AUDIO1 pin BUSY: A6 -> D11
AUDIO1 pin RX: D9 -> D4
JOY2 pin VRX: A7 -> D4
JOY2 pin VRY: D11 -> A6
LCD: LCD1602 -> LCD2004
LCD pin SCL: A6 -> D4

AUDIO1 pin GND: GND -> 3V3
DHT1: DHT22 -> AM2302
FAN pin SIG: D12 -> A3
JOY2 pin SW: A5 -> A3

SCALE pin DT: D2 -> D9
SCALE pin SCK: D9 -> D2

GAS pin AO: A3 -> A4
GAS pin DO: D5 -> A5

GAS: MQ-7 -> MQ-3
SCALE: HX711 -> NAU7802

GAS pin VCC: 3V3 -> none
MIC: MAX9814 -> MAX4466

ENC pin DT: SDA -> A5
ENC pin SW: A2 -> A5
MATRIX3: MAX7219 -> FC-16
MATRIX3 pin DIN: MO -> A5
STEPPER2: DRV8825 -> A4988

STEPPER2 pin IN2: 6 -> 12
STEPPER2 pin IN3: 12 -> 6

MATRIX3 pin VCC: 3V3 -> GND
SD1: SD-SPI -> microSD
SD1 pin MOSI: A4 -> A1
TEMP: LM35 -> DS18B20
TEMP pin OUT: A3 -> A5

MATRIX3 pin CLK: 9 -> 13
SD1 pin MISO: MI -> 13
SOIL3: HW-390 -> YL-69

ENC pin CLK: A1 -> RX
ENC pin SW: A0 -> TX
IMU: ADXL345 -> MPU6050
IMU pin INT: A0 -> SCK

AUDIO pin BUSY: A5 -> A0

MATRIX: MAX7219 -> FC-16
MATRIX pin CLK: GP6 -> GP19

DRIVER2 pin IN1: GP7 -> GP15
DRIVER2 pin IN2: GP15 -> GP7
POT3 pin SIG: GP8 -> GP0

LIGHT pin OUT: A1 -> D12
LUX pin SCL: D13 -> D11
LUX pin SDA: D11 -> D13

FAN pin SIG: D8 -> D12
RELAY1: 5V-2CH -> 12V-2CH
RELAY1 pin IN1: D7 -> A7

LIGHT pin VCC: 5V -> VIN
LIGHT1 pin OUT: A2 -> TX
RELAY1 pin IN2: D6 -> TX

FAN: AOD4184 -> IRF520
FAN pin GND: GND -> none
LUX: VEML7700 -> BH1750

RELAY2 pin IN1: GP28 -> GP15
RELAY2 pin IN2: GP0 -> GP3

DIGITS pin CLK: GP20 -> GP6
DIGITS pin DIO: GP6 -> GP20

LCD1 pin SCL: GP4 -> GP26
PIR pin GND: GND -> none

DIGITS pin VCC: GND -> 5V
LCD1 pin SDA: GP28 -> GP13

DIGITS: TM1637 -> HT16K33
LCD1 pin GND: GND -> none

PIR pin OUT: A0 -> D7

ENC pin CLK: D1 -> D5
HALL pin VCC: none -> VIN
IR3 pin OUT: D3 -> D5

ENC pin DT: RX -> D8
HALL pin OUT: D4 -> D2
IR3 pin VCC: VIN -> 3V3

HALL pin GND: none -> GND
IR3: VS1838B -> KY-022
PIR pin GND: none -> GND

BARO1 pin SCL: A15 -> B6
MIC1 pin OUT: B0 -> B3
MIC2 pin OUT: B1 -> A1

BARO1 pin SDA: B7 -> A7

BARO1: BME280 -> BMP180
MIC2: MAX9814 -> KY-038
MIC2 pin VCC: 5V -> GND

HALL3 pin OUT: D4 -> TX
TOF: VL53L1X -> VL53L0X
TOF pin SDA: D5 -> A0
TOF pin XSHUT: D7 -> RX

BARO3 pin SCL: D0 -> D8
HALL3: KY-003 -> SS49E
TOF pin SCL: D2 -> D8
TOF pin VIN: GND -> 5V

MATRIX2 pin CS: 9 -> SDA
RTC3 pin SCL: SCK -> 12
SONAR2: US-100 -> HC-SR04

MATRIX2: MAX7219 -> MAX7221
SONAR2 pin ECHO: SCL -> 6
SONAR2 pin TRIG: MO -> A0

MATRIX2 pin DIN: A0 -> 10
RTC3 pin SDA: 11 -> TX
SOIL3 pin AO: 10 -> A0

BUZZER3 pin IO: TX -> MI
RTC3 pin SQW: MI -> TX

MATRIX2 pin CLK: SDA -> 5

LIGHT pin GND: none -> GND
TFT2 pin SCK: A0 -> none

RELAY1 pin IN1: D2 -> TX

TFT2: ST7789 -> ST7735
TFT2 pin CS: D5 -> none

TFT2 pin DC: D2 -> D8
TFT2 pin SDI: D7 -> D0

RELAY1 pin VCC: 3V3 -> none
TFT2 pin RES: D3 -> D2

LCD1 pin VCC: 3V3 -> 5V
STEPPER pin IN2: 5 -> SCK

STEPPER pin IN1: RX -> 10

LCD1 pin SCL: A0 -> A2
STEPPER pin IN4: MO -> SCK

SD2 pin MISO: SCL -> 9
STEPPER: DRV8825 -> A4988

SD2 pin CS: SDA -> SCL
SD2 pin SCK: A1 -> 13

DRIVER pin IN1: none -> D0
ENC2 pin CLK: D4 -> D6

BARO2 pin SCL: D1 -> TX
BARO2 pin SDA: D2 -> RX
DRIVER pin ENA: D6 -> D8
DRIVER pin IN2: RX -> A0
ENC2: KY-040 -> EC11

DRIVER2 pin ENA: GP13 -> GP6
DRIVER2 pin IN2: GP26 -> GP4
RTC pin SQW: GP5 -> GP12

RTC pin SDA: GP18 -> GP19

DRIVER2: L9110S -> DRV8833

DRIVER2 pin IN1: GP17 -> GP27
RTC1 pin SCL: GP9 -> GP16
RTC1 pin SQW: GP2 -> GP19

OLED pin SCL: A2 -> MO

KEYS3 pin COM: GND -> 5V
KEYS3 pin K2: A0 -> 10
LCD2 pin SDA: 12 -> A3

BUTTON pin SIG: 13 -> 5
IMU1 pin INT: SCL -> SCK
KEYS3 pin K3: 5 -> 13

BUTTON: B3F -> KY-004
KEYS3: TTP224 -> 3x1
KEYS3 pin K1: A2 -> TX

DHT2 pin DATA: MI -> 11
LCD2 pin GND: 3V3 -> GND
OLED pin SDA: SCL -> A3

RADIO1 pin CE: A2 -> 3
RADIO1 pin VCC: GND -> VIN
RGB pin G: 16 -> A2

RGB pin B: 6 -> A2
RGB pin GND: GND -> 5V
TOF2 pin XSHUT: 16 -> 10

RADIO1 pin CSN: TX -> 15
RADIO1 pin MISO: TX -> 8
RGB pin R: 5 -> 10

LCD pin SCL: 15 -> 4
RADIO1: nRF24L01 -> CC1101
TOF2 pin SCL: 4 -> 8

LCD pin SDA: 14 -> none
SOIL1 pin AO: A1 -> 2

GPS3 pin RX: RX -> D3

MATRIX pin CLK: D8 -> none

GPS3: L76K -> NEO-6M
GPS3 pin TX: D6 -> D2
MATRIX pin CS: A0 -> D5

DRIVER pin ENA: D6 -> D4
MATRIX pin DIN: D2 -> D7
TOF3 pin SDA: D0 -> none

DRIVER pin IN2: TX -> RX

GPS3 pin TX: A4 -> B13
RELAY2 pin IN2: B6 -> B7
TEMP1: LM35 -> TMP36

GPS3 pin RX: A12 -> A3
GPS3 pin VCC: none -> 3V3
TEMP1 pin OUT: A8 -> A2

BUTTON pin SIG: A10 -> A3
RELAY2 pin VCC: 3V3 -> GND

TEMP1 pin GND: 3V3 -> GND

—————

▸ WORK TO COMPLETE
With the first line being the one containing "HALL3: KY-003 -> SS49E" and the last line the one containing "STEPPER: DRV8825 -> A4988", transcribe exactly the lines above that fall in that range.

▸ EXERCISE RESULT
HALL3: KY-003 -> SS49E
TOF pin SCL: D2 -> D8
TOF pin VIN: GND -> 5V

MATRIX2 pin CS: 9 -> SDA
RTC3 pin SCL: SCK -> 12
SONAR2: US-100 -> HC-SR04

MATRIX2: MAX7219 -> MAX7221
SONAR2 pin ECHO: SCL -> 6
SONAR2 pin TRIG: MO -> A0

MATRIX2 pin DIN: A0 -> 10
RTC3 pin SDA: 11 -> TX
SOIL3 pin AO: 10 -> A0

BUZZER3 pin IO: TX -> MI
RTC3 pin SQW: MI -> TX

MATRIX2 pin CLK: SDA -> 5

LIGHT pin GND: none -> GND
TFT2 pin SCK: A0 -> none

RELAY1 pin IN1: D2 -> TX

TFT2: ST7789 -> ST7735
TFT2 pin CS: D5 -> none

TFT2 pin DC: D2 -> D8
TFT2 pin SDI: D7 -> D0

RELAY1 pin VCC: 3V3 -> none
TFT2 pin RES: D3 -> D2

LCD1 pin VCC: 3V3 -> 5V
STEPPER pin IN2: 5 -> SCK

STEPPER pin IN1: RX -> 10

LCD1 pin SCL: A0 -> A2
STEPPER pin IN4: MO -> SCK

SD2 pin MISO: SCL -> 9
STEPPER: DRV8825 -> A4988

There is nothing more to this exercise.